RECORDS PROVIDED Start Marker
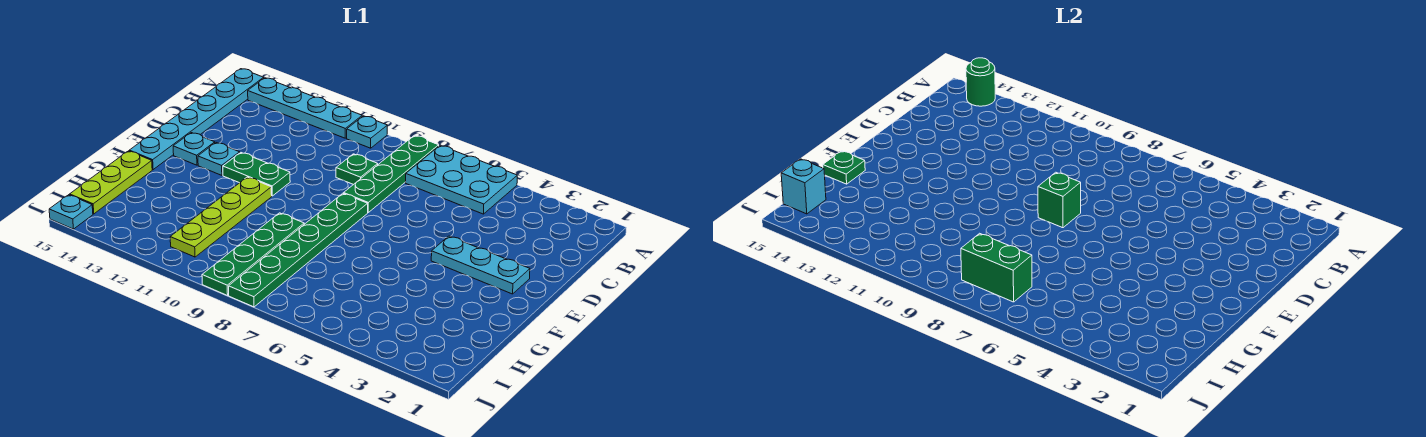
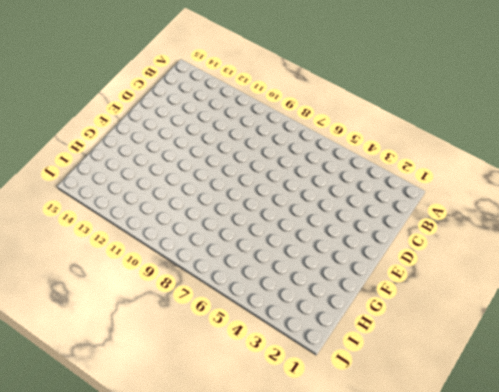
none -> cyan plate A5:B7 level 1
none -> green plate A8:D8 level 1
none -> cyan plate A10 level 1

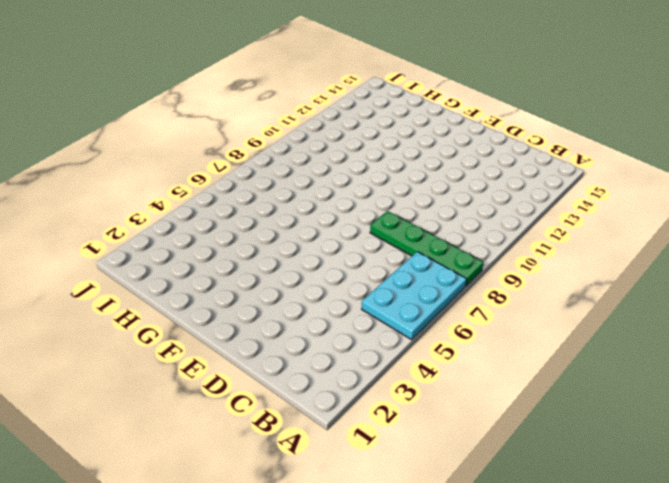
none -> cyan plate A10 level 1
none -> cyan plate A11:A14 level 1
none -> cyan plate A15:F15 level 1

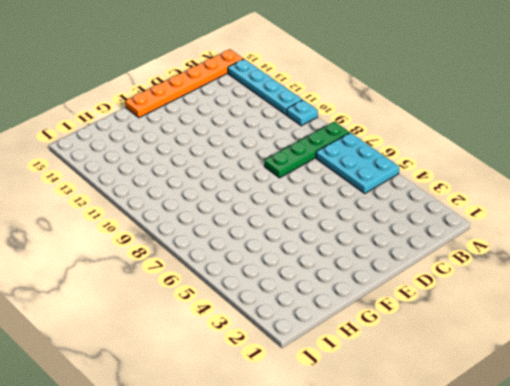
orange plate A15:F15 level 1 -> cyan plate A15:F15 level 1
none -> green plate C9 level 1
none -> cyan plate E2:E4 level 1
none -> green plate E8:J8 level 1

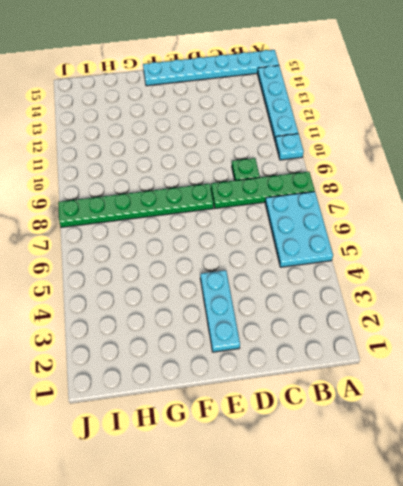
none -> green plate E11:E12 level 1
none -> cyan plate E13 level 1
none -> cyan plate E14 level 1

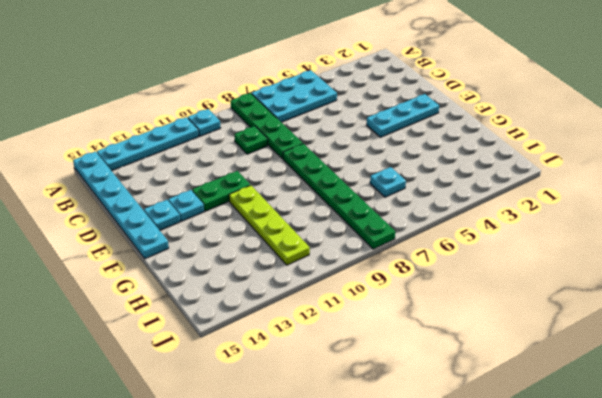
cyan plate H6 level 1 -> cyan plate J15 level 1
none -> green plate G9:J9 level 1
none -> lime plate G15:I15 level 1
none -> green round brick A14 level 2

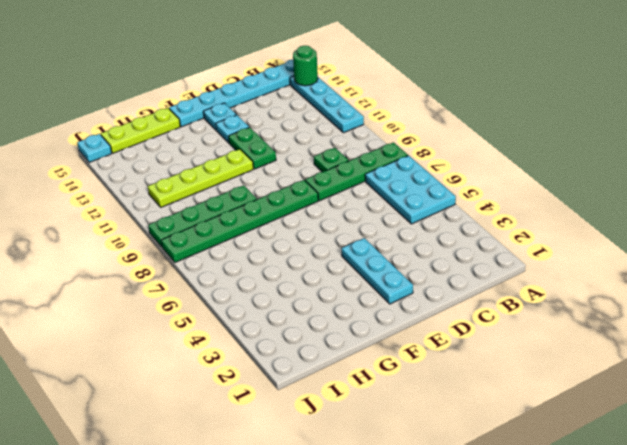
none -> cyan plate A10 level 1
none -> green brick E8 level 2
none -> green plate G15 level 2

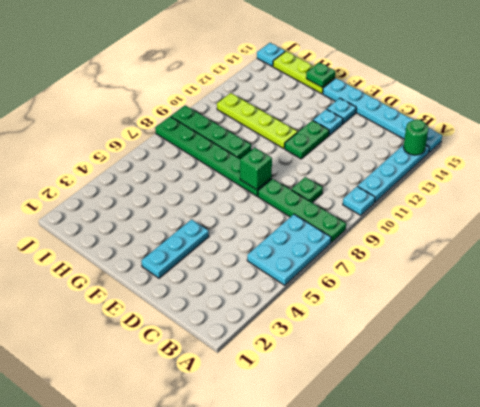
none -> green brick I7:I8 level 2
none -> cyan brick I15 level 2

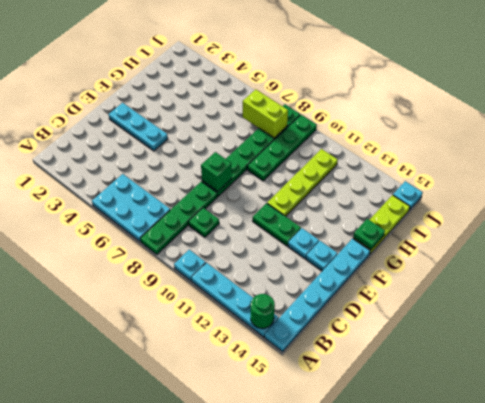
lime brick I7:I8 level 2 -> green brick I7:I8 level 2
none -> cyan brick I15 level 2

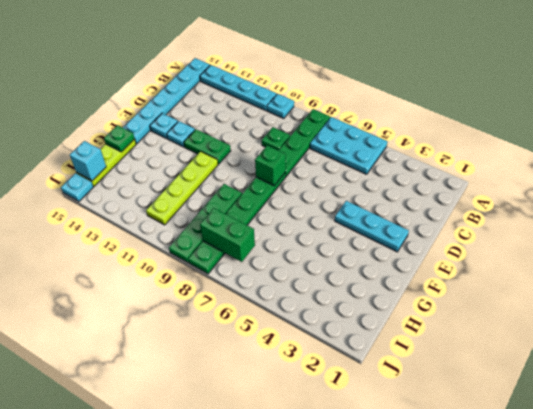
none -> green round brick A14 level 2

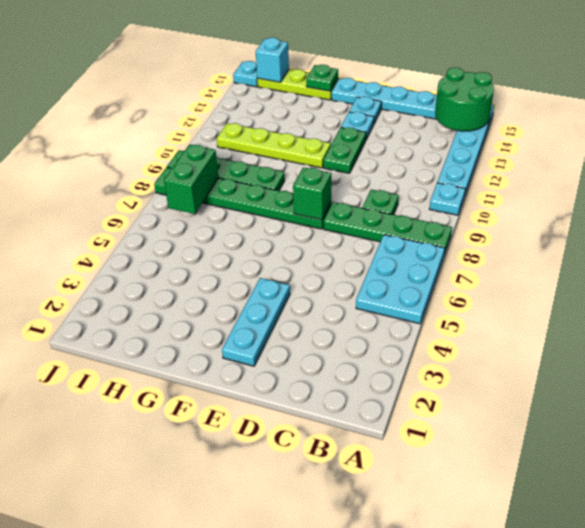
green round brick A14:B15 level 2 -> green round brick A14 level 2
RECORDS PROVIDED End Marker
RECORDS PROVIDED Start Marker
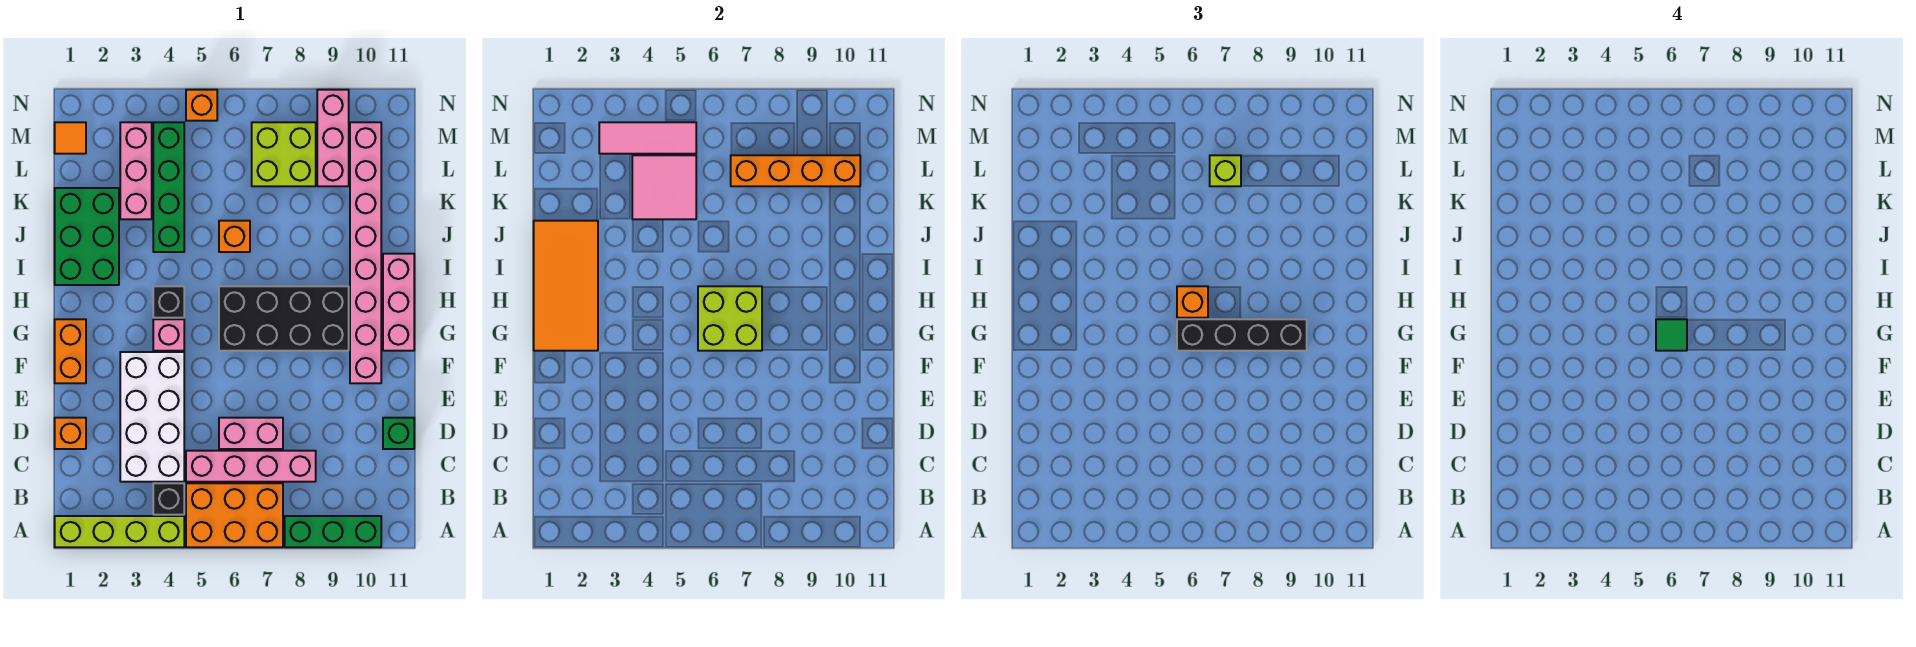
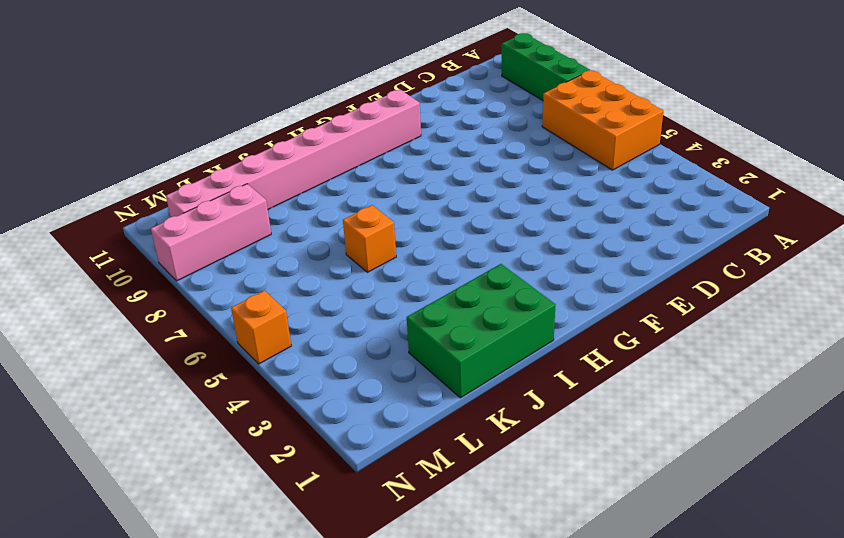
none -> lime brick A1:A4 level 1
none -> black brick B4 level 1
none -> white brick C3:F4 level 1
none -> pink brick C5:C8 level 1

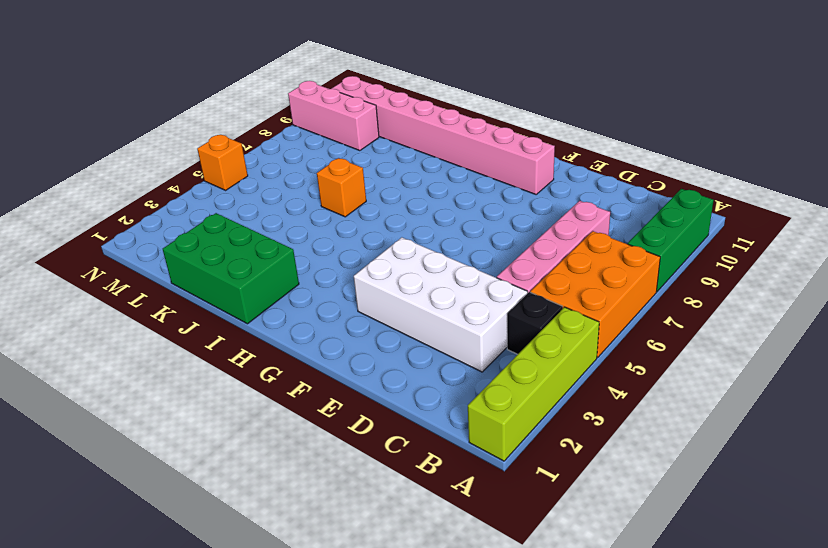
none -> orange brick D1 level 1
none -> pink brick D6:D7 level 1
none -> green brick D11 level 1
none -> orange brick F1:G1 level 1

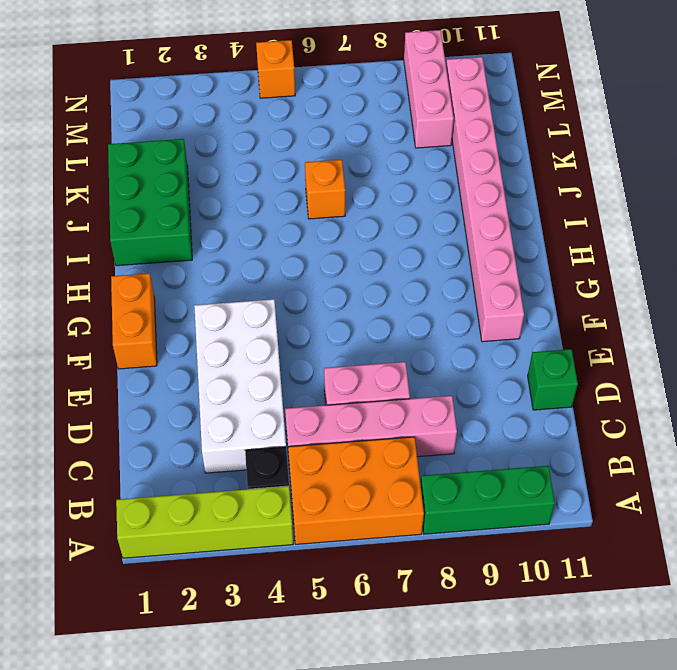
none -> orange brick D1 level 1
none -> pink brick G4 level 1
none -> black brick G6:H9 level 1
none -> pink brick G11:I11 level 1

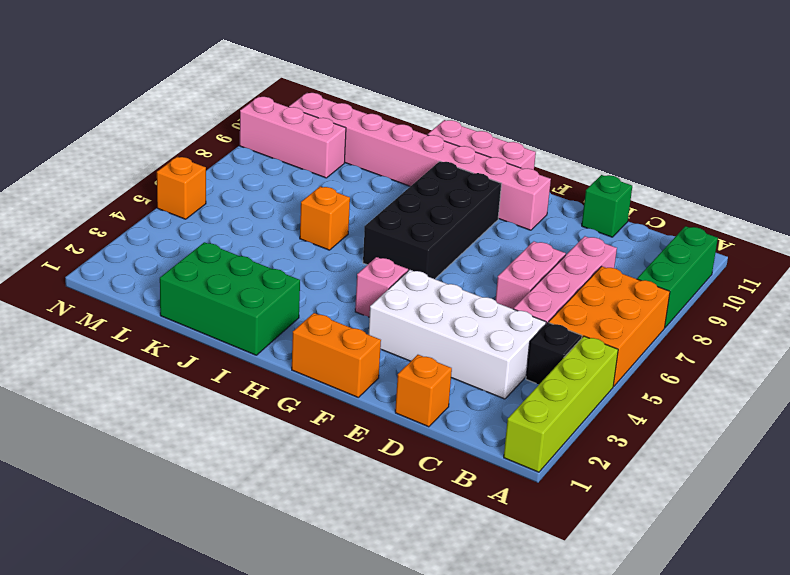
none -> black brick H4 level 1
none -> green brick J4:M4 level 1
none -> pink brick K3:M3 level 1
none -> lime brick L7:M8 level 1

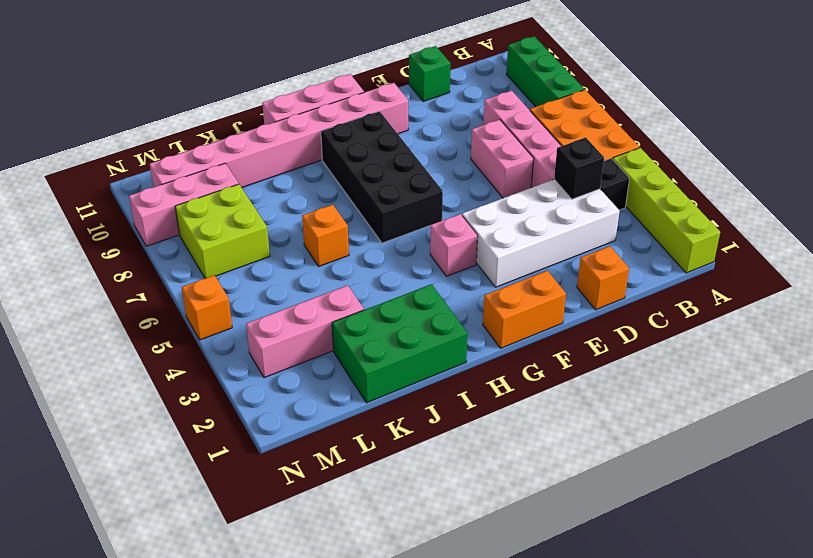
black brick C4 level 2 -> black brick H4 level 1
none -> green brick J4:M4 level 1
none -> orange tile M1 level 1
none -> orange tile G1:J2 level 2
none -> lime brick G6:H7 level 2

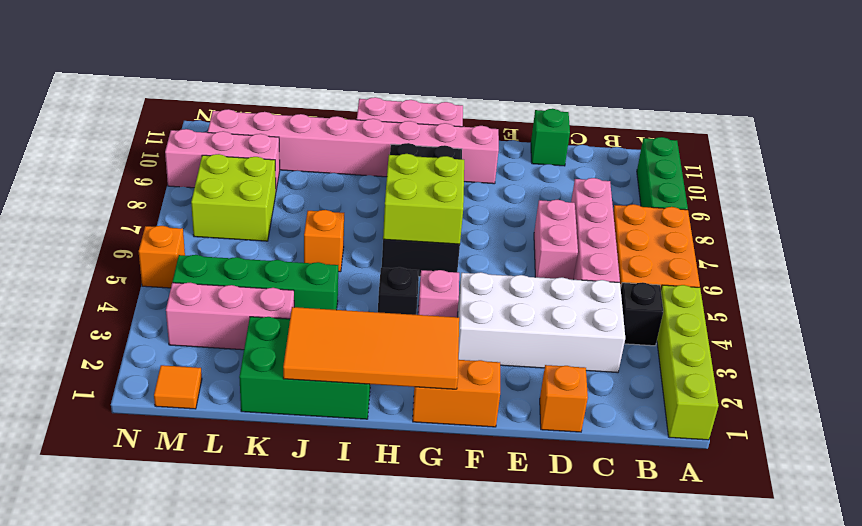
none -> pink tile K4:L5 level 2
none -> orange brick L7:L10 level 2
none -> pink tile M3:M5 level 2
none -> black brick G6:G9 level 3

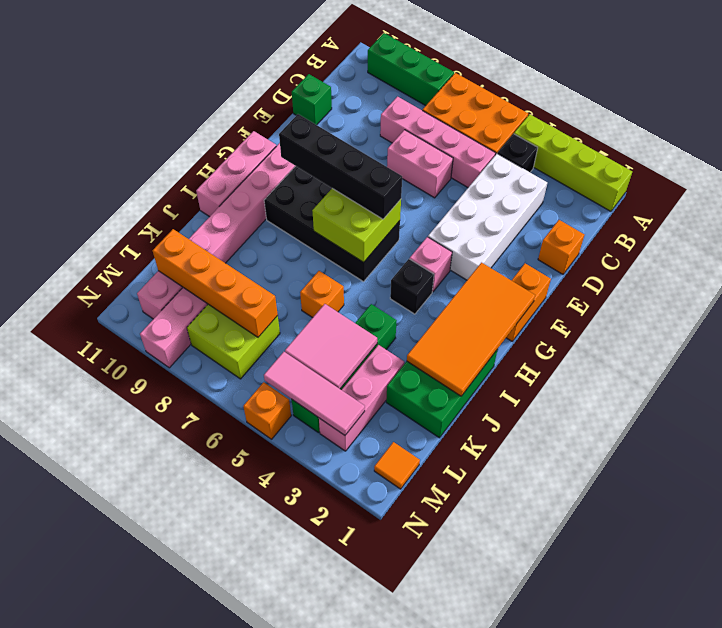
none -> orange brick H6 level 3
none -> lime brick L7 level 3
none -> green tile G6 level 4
RECORDS PROVIDED End Marker
__ACTION ITEM__
Your answer is the exact run of lines above from the one with "none -> green brick I7:I8 level 2" through the one with "green round brick A14:B15", both ends included, minus any picture.

__EXERCISE OUTPUT__
none -> green brick I7:I8 level 2
none -> cyan brick I15 level 2

lime brick I7:I8 level 2 -> green brick I7:I8 level 2
none -> cyan brick I15 level 2

none -> green round brick A14 level 2

green round brick A14:B15 level 2 -> green round brick A14 level 2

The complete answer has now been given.